:: Exercise details ::
Please copy each line from the entries that contains the string "counterclockwise".

[Object matching data]
------------------------

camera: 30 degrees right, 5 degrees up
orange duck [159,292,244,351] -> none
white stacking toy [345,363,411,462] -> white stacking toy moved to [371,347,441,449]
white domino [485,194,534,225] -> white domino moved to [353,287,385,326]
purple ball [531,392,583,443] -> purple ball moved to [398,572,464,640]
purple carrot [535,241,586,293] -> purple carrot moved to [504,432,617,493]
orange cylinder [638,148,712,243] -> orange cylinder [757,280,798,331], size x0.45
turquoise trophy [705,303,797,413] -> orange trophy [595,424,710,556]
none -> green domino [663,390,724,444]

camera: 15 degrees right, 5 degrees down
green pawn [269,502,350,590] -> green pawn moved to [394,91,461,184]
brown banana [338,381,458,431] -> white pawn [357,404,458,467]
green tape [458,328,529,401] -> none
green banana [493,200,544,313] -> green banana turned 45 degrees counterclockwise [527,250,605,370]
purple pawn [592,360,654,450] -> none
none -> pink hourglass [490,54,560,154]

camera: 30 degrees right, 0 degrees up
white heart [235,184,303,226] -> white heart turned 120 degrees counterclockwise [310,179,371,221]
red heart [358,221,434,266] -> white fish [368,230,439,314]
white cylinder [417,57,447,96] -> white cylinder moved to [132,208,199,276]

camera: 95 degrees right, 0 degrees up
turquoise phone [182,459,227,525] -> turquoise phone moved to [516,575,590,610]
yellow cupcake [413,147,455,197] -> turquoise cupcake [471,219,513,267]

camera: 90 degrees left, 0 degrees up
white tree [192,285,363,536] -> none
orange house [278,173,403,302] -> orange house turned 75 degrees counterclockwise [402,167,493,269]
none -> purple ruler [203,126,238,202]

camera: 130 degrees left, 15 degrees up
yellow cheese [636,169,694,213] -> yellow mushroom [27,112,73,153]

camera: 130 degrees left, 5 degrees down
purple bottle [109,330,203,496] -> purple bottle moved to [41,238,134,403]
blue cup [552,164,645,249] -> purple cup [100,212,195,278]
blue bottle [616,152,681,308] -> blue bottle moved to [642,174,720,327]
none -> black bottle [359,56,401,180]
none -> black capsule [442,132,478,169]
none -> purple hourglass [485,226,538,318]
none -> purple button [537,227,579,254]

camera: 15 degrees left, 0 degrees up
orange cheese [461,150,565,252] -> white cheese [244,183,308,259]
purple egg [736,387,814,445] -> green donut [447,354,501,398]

------------------------

:: Task response ::
green banana [493,200,544,313] -> green banana turned 45 degrees counterclockwise [527,250,605,370]
white heart [235,184,303,226] -> white heart turned 120 degrees counterclockwise [310,179,371,221]
orange house [278,173,403,302] -> orange house turned 75 degrees counterclockwise [402,167,493,269]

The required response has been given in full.